───── DATA IN THIS EXERCISE

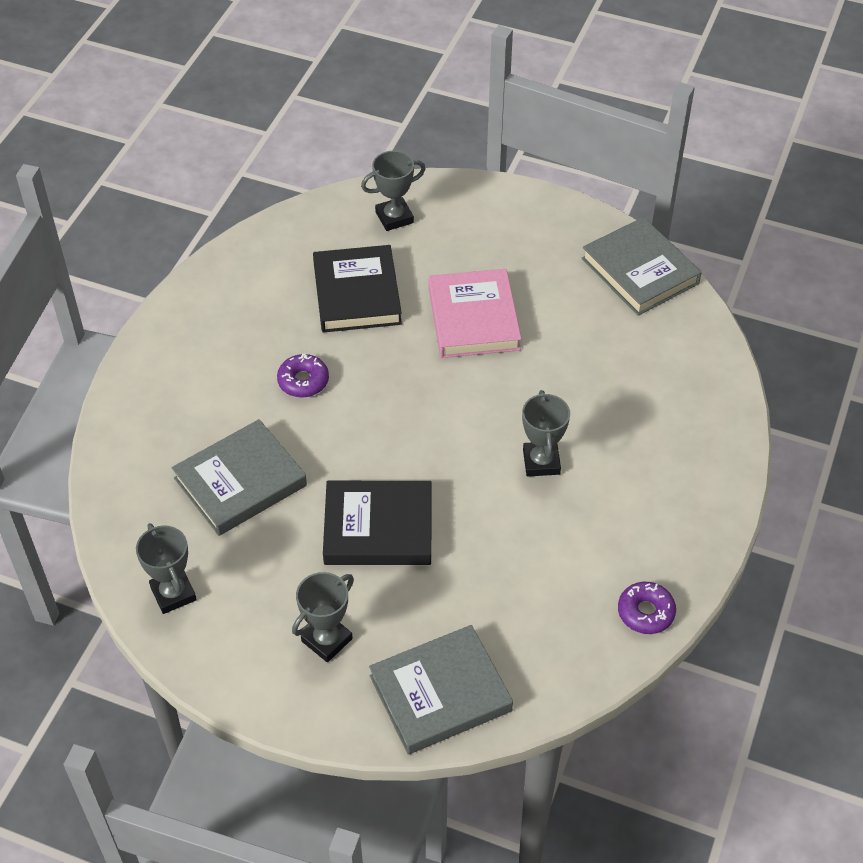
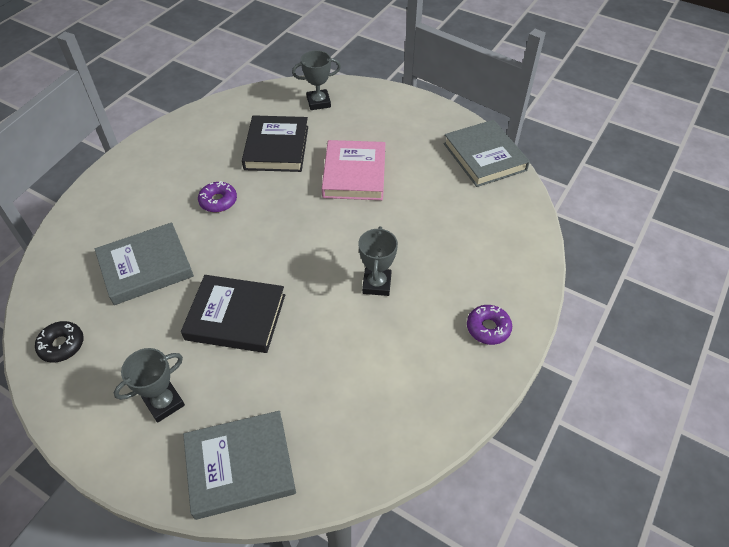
camera: 10 degrees right, 0 degrees up
(173, 593) = (62, 345): grey trophy -> black donut
(645, 612) = (432, 422): purple donut -> purple donut (488, 328)

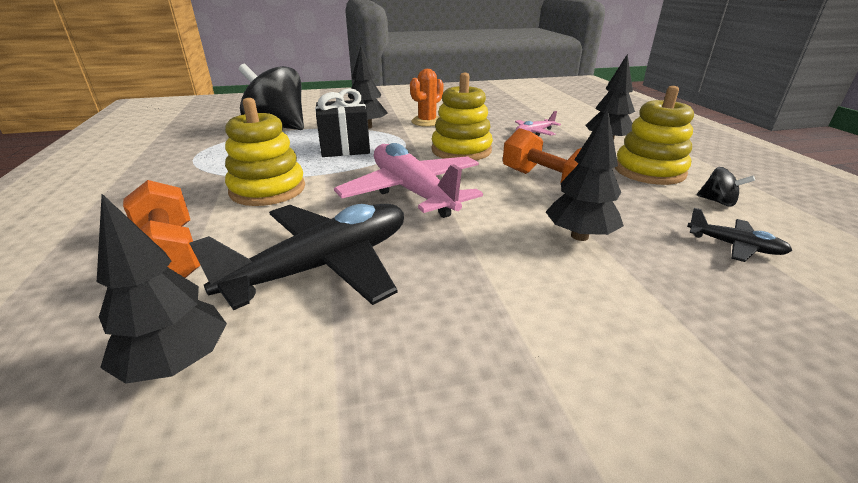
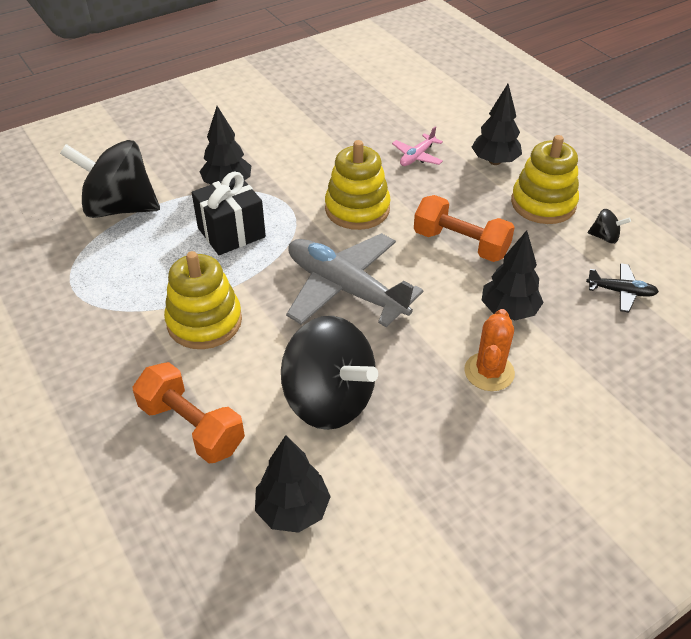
camera: 20 degrees left, 15 degrees up
(324, 266) = (329, 400): black plane -> black spinning top
(412, 192) = (345, 289): pink plane -> grey plane
(427, 122) = (290, 158): orange cactus -> orange cactus (489, 372)

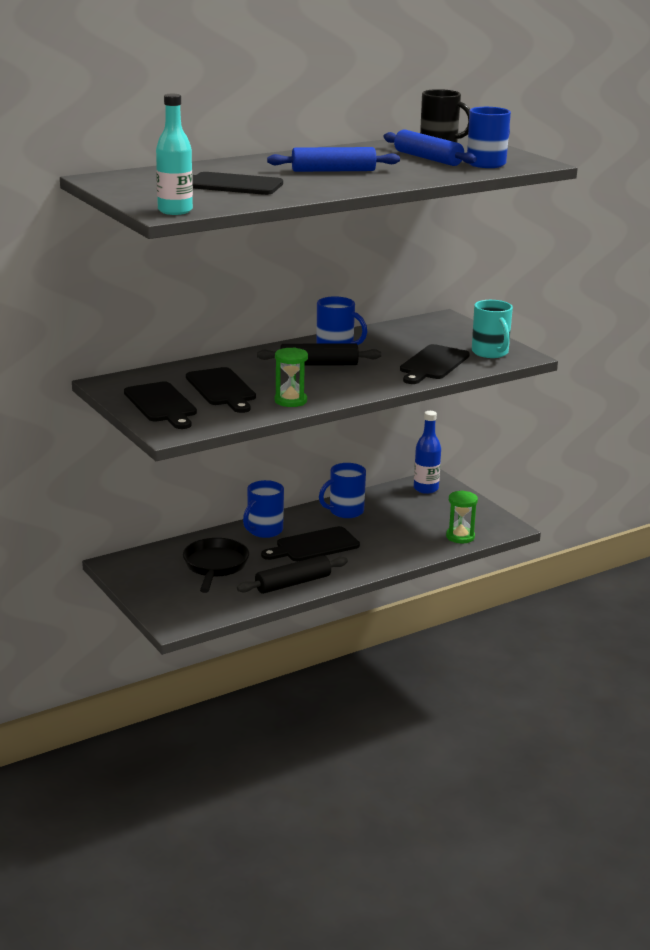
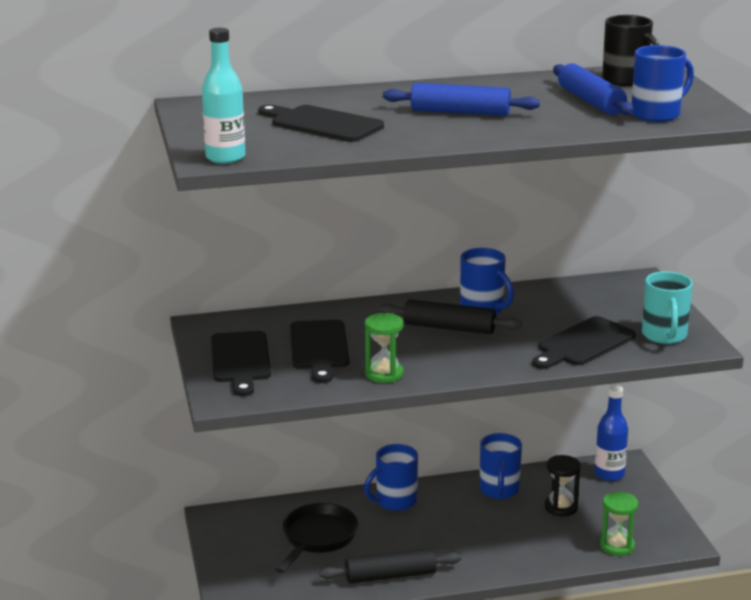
camera: 20 degrees right, 0 degrees up
(314, 546) = (440, 530): black cutting board -> none
(345, 511) = (499, 490): blue mug -> blue mug turned 75 degrees counterclockwise
(401, 516) = (561, 507): none -> black hourglass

──────────

▶ [DESCRIPTION OF THE TASK]
Reproduce word for word, with pictures dropped, only the part of the material above that opens with the line containing "(645, 612) = (432, 422): purple" and closes with the line containing "(345, 511) = (499, 490): blue".

▶ [SOLUTION TO THE EXERCISE]
(645, 612) = (432, 422): purple donut -> purple donut (488, 328)

camera: 20 degrees left, 15 degrees up
(324, 266) = (329, 400): black plane -> black spinning top
(412, 192) = (345, 289): pink plane -> grey plane
(427, 122) = (290, 158): orange cactus -> orange cactus (489, 372)

camera: 20 degrees right, 0 degrees up
(314, 546) = (440, 530): black cutting board -> none
(345, 511) = (499, 490): blue mug -> blue mug turned 75 degrees counterclockwise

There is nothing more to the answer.